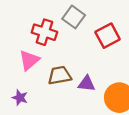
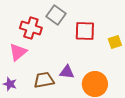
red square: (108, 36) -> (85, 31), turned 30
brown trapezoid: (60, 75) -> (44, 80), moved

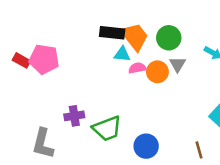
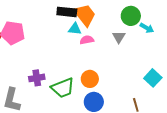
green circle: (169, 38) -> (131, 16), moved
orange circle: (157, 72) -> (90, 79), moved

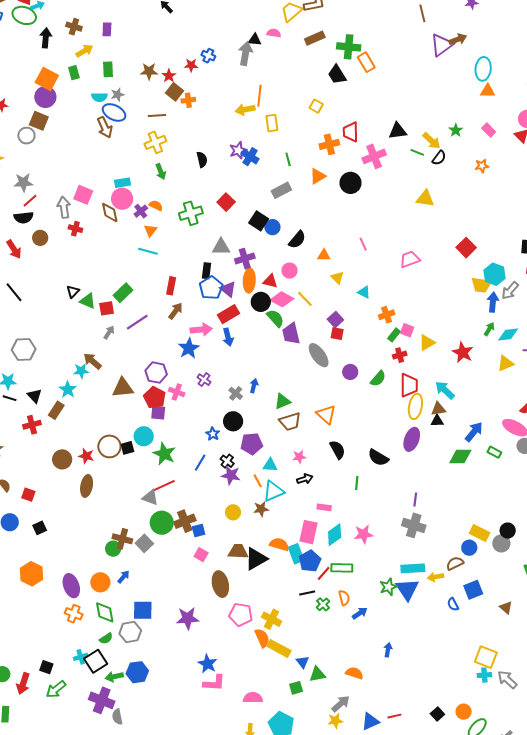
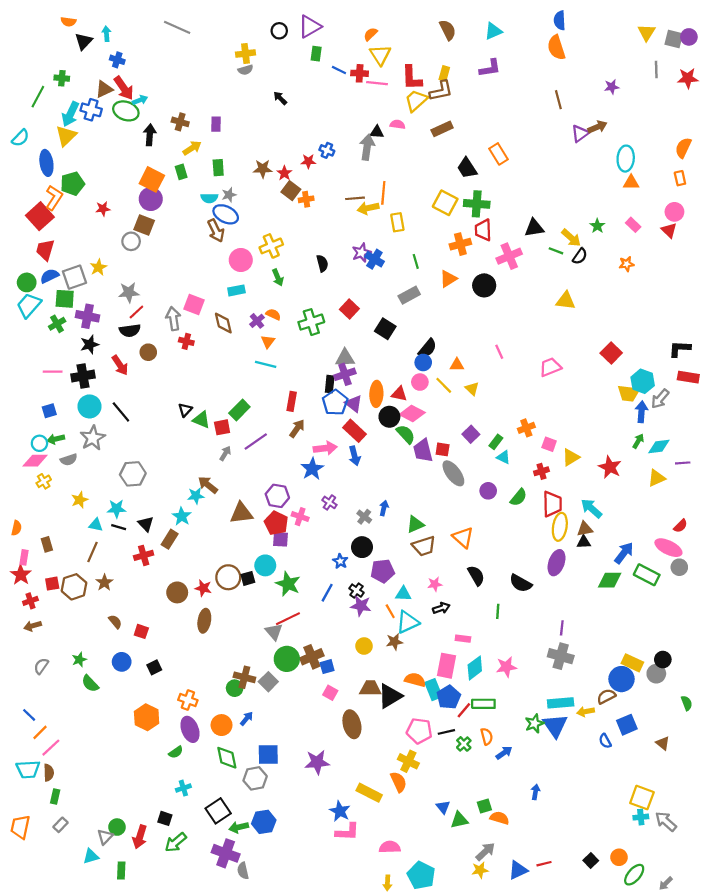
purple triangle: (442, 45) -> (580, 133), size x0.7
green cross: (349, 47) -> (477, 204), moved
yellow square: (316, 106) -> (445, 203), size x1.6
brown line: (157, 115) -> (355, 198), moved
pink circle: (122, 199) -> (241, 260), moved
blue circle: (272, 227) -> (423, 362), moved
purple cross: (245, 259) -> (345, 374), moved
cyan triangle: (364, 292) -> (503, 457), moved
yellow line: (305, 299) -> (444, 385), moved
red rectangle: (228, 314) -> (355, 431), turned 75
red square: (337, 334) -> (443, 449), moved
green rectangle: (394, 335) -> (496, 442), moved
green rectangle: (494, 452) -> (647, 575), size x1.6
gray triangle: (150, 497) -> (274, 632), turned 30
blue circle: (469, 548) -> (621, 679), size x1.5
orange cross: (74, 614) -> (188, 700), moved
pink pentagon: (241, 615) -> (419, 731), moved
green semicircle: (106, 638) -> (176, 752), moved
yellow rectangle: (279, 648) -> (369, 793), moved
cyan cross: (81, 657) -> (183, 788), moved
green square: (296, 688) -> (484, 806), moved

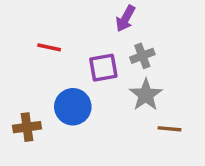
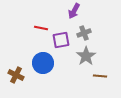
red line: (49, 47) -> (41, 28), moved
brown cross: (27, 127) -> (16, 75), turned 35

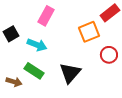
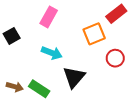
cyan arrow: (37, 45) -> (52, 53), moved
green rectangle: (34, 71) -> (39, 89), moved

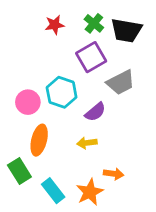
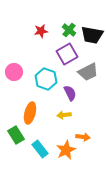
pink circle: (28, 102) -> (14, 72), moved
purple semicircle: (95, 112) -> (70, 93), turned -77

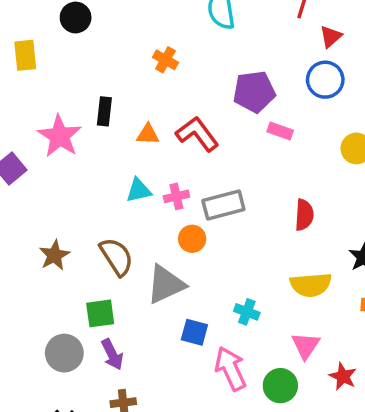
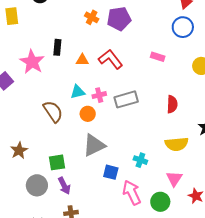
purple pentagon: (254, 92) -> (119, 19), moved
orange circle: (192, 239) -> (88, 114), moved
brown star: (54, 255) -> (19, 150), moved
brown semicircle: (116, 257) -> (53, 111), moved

§ WORK ORDER:
Which of the lines above hold the word "yellow"? Copy each one.

§ EXERCISE OUTPUT:
yellow square: (316, 106) -> (445, 203), size x1.6
yellow line: (305, 299) -> (444, 385), moved
yellow rectangle: (279, 648) -> (369, 793), moved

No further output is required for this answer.